- Opening Delimiter -

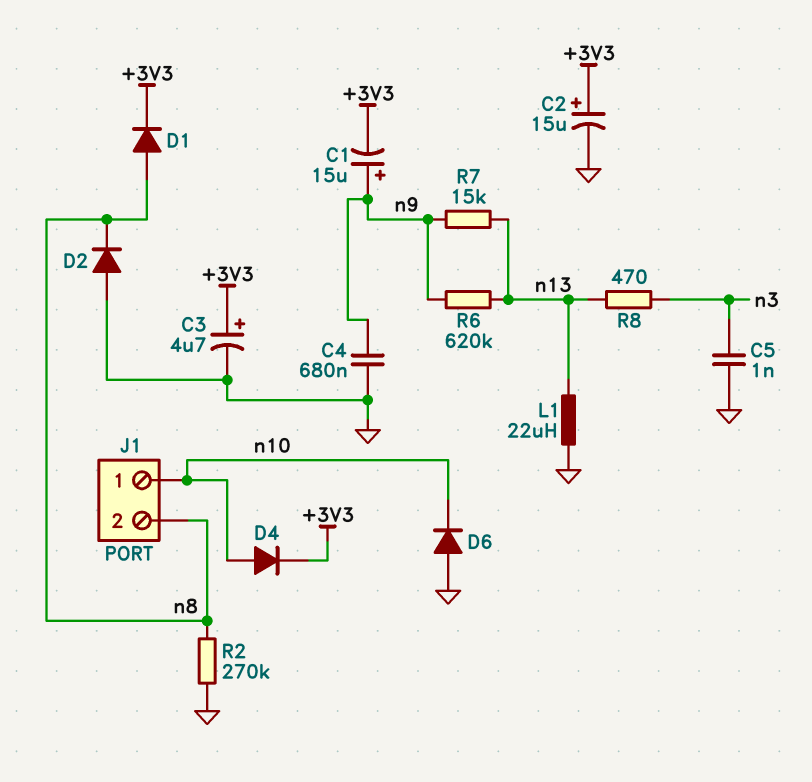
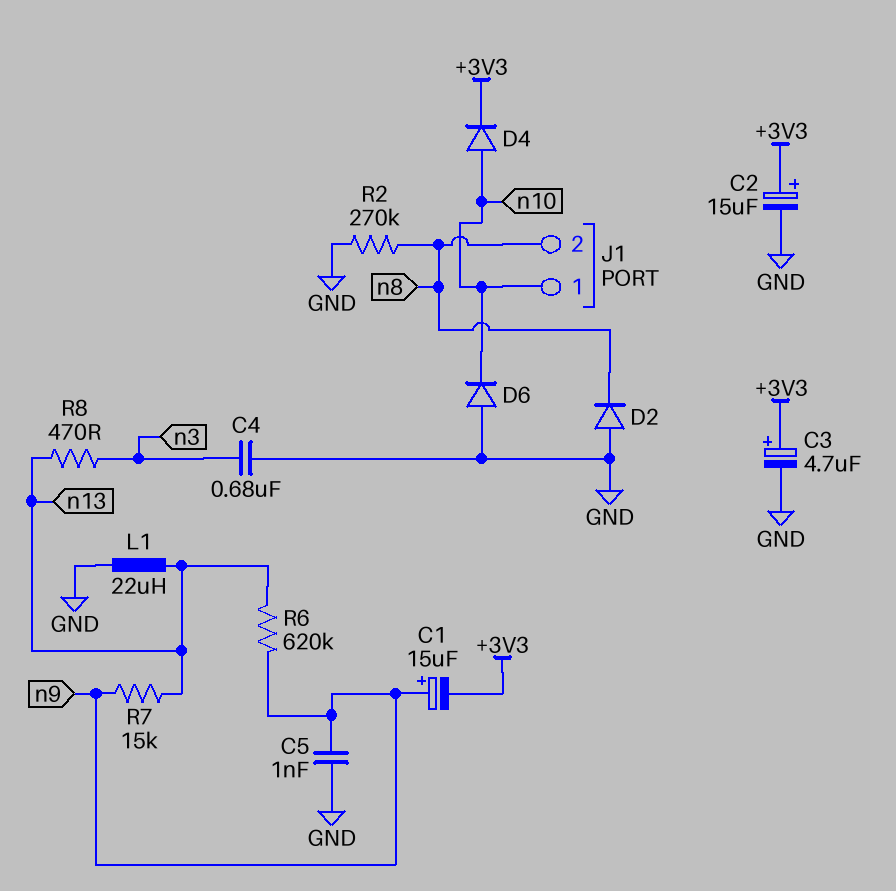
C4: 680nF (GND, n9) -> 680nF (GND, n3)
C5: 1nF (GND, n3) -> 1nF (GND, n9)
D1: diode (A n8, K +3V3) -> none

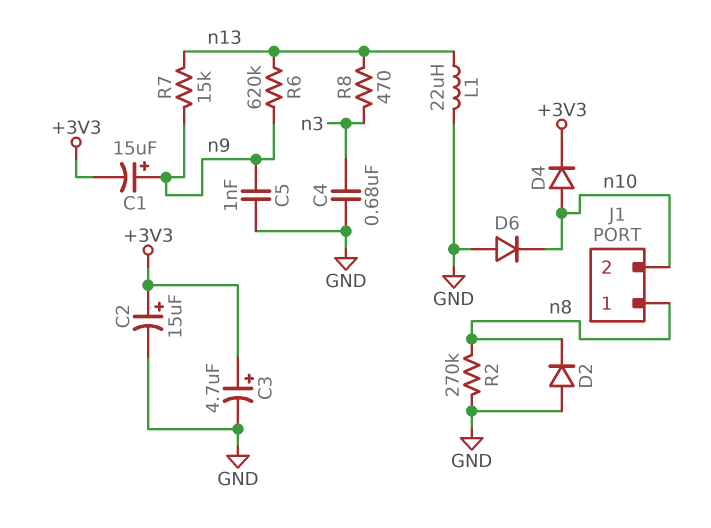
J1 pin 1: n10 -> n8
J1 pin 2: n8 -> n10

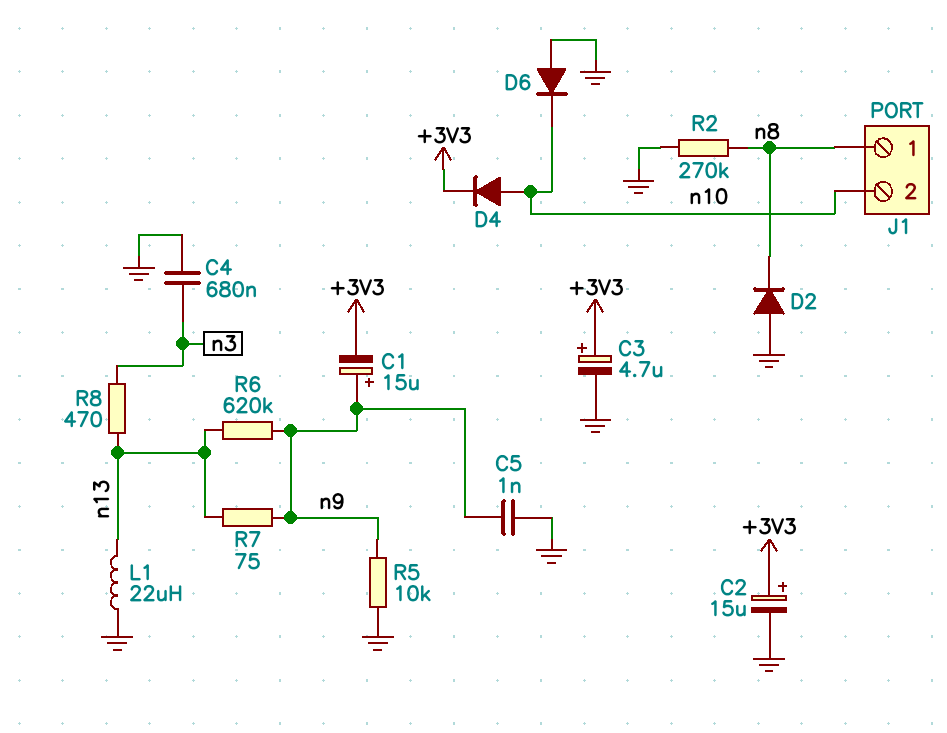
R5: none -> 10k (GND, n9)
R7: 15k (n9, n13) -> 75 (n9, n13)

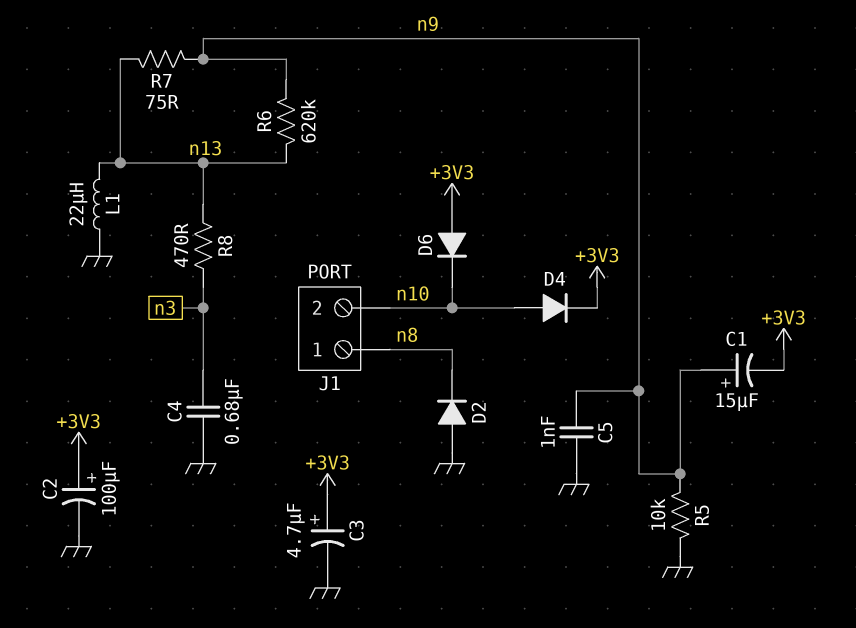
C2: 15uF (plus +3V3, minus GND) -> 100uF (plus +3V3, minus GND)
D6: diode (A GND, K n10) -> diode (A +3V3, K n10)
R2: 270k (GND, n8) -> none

- Closing Delimiter -
- Opening Delimiter -

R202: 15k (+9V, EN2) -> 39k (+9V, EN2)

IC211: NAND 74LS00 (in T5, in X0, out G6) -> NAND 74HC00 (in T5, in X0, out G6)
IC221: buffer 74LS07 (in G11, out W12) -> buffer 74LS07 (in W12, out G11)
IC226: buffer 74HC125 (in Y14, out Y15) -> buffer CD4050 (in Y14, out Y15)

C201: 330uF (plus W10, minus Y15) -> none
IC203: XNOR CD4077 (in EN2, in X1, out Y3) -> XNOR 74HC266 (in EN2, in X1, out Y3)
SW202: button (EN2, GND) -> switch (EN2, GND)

- Closing Delimiter -

- **REQUIRED WORK**
Transcribe, exactly and without additions, the lines of the records above, beginning with the line that contains "C2: 15uF (plus" and ending with the line that contains "R2: 270k (GND, n8) -> none", both included.

- **YOUR SOLUTION**
C2: 15uF (plus +3V3, minus GND) -> 100uF (plus +3V3, minus GND)
D6: diode (A GND, K n10) -> diode (A +3V3, K n10)
R2: 270k (GND, n8) -> none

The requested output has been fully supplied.